Data items:
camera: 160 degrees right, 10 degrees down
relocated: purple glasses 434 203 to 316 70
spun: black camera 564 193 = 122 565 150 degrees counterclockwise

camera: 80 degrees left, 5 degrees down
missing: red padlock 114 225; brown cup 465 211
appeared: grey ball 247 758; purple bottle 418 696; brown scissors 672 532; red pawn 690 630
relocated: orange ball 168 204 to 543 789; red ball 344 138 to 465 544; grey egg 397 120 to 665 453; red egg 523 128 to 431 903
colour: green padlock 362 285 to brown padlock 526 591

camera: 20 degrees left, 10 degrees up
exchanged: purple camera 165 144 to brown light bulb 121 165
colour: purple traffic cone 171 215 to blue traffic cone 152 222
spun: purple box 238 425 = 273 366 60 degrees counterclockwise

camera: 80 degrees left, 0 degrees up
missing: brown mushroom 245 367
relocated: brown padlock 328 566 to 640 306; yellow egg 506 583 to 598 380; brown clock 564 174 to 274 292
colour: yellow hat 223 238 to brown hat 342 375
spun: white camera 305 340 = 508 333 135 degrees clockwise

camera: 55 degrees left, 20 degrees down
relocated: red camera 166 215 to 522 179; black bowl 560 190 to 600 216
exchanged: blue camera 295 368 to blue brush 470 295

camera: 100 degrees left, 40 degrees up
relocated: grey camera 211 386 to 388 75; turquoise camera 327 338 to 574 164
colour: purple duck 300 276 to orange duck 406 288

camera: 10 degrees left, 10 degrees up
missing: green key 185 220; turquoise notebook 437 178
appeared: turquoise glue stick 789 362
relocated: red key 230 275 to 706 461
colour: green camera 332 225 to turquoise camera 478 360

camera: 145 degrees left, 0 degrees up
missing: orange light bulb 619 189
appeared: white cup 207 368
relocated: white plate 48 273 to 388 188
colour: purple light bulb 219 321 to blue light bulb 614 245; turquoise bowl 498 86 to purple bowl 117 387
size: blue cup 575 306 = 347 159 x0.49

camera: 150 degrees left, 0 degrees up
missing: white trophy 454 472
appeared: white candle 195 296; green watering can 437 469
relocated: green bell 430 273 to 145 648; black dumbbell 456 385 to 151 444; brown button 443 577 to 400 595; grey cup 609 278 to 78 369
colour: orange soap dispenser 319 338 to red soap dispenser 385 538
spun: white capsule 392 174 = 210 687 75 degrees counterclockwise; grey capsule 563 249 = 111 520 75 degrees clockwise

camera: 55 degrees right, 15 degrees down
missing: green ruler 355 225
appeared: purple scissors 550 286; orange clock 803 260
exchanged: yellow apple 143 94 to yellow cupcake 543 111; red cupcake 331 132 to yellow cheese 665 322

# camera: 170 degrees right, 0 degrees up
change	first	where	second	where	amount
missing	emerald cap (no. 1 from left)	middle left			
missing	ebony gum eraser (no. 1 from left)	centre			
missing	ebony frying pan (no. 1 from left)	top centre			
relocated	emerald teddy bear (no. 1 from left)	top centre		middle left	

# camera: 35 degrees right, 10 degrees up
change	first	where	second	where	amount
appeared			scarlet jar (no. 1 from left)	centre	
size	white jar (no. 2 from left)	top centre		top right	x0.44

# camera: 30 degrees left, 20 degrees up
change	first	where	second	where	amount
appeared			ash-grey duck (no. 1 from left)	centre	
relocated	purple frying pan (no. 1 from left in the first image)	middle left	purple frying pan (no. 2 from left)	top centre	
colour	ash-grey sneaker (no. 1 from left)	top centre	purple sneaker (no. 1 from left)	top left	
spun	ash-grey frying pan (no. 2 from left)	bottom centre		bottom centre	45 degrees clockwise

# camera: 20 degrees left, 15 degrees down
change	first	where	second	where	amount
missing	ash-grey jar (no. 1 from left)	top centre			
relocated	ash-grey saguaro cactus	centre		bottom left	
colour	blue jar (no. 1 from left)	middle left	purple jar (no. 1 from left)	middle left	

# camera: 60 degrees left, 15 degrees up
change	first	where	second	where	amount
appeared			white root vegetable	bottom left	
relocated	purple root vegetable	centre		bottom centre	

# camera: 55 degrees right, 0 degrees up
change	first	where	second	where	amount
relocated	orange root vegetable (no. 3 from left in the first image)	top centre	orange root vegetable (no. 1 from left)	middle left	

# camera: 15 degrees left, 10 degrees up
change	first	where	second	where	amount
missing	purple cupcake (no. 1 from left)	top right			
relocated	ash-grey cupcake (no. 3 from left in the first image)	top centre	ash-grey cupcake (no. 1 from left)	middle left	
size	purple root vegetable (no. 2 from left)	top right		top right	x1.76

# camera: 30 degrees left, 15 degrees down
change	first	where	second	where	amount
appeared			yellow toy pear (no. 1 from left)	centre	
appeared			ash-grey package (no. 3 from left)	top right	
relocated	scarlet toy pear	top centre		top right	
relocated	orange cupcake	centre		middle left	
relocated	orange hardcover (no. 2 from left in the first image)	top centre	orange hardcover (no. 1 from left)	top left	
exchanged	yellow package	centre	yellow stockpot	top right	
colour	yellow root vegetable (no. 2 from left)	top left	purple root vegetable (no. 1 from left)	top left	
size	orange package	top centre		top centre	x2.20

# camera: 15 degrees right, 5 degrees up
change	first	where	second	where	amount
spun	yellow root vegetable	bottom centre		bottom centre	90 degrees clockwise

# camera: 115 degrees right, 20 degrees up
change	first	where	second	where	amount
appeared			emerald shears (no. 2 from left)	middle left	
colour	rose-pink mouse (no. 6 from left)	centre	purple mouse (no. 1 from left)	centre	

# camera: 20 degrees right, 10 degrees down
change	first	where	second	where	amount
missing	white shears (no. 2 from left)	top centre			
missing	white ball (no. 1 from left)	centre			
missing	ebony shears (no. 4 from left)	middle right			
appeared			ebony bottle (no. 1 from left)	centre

== Exercise directions ==
Report each line in the data that holds the word "ebony".

== Result of the exercise ==
missing	ebony gum eraser (no. 1 from left)	centre			
missing	ebony frying pan (no. 1 from left)	top centre			
missing	ebony shears (no. 4 from left)	middle right			
appeared			ebony bottle (no. 1 from left)	centre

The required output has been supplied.